**Task instructions:** The word to look for is "none". Report every line of the entries below that has it.
Extracted entries: Begin
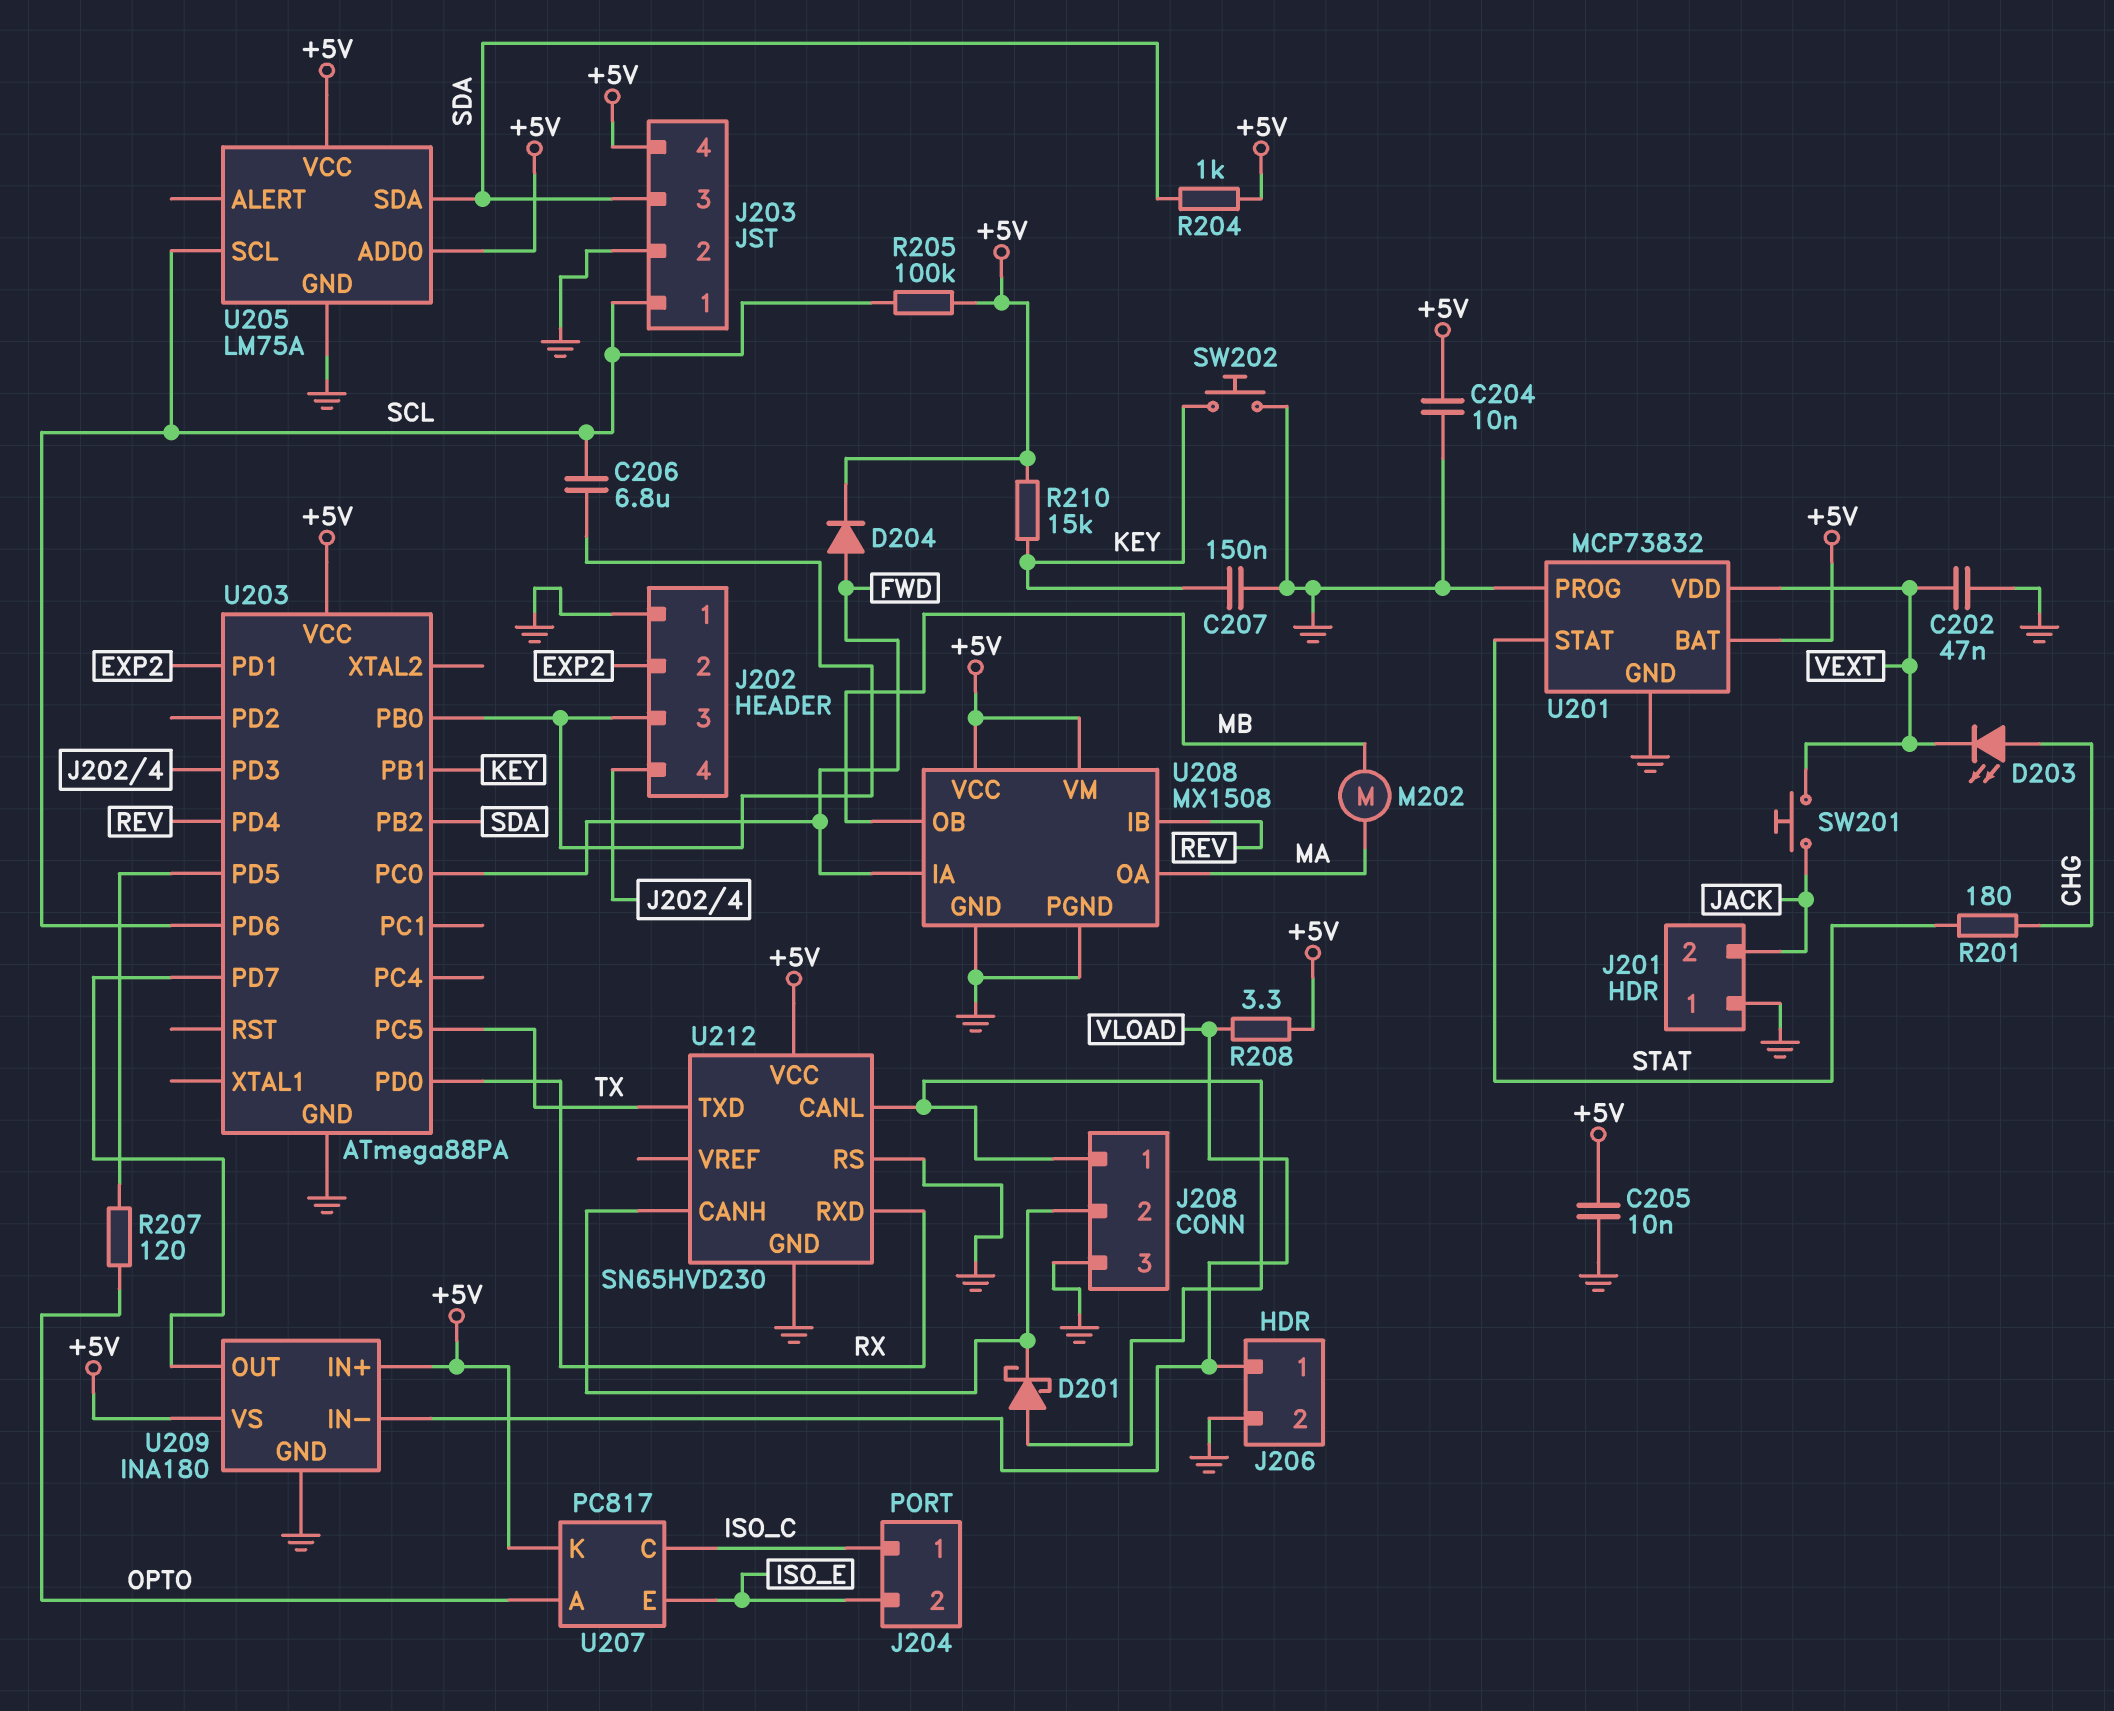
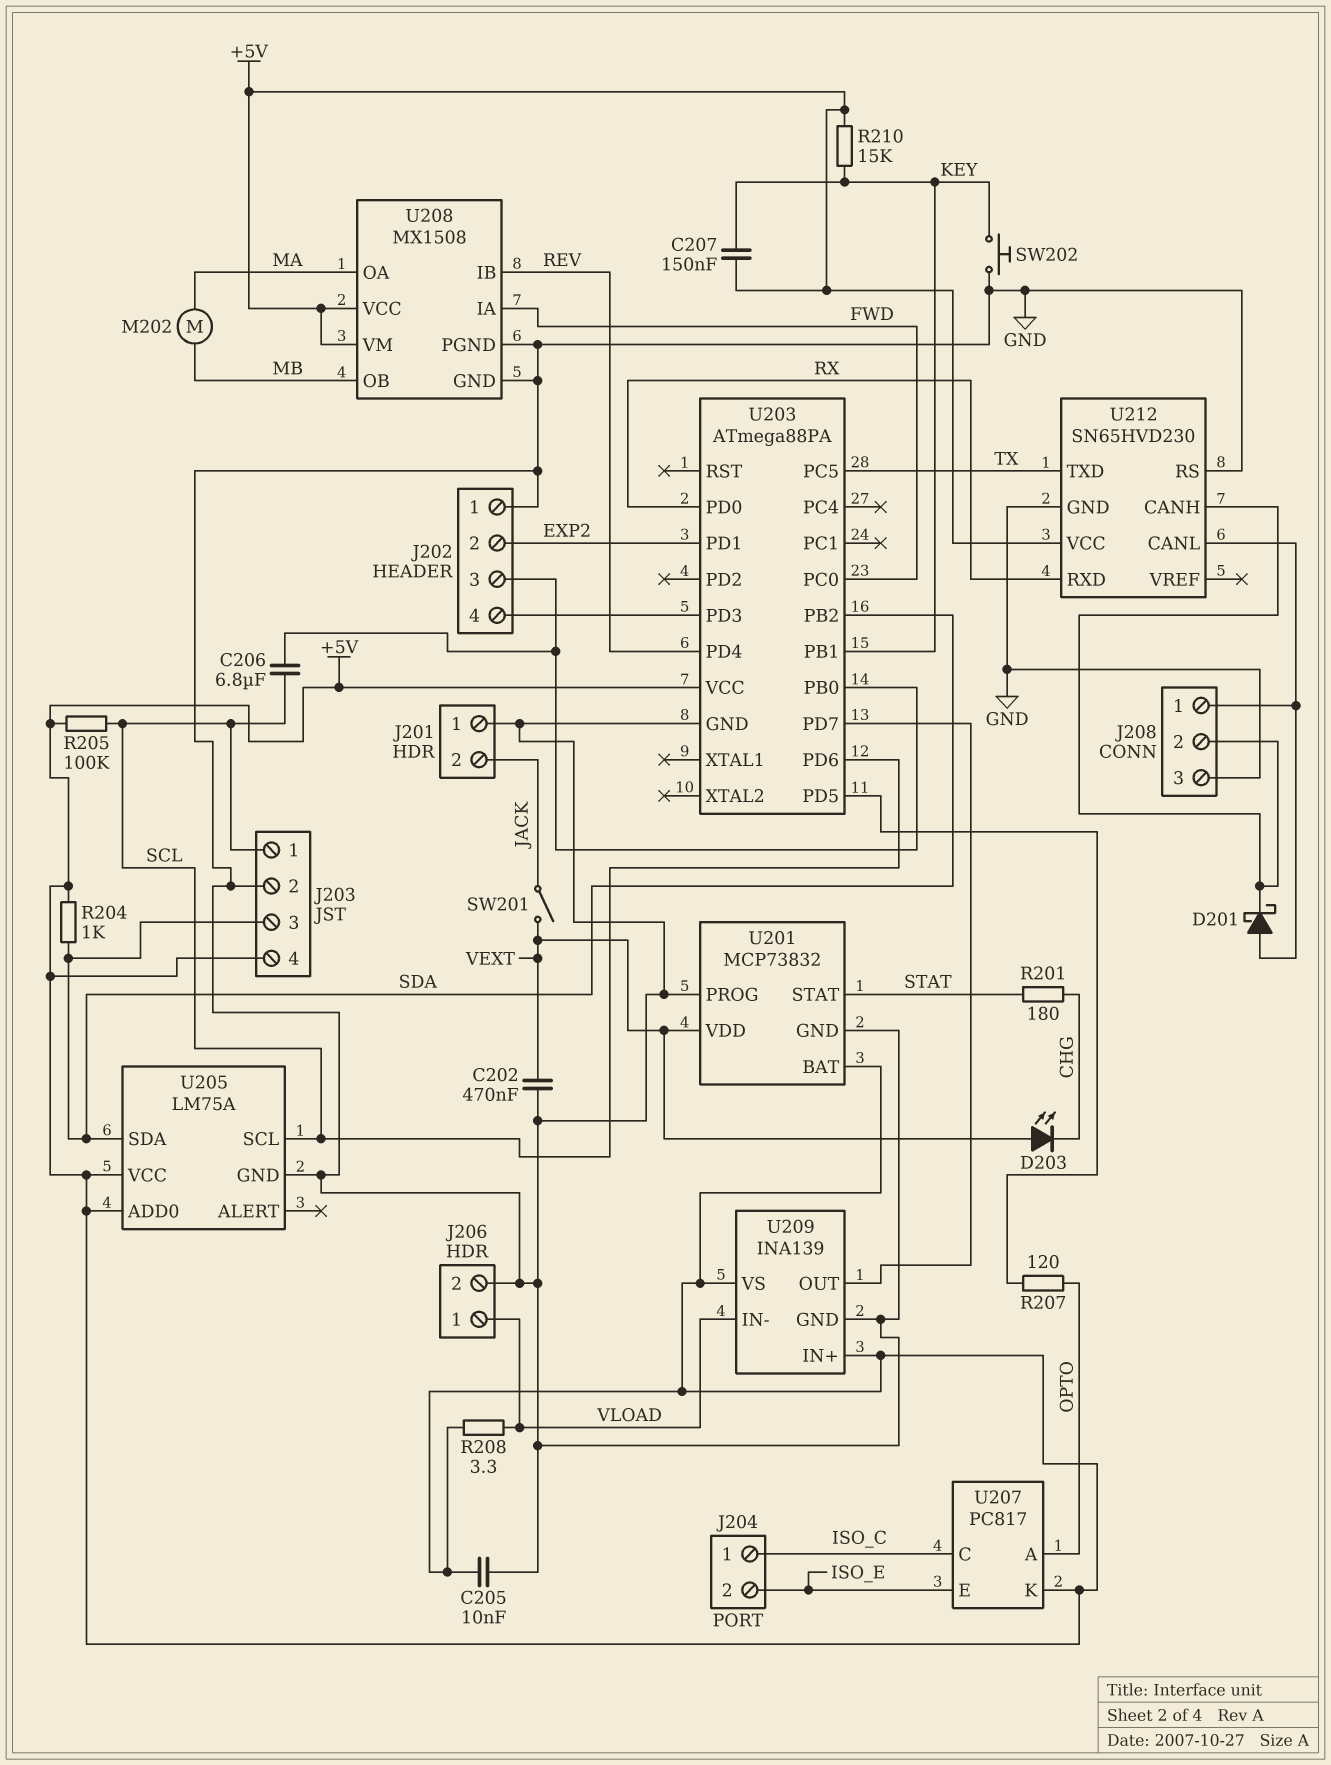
C202: 47nF (GND, VEXT) -> 470nF (GND, VEXT)
C204: 10nF (+5V, GND) -> none
C207: 150nF (GND, KEY) -> 150nF (+5V, KEY)
D203: LED (A CHG, K VEXT) -> LED (A VEXT, K CHG)
D204: diode (A FWD, K +5V) -> none
SW201: button (JACK, VEXT) -> switch (JACK, VEXT)
U209: INA180 -> INA139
Extracted entries: End
**Solution:**
C204: 10nF (+5V, GND) -> none
D204: diode (A FWD, K +5V) -> none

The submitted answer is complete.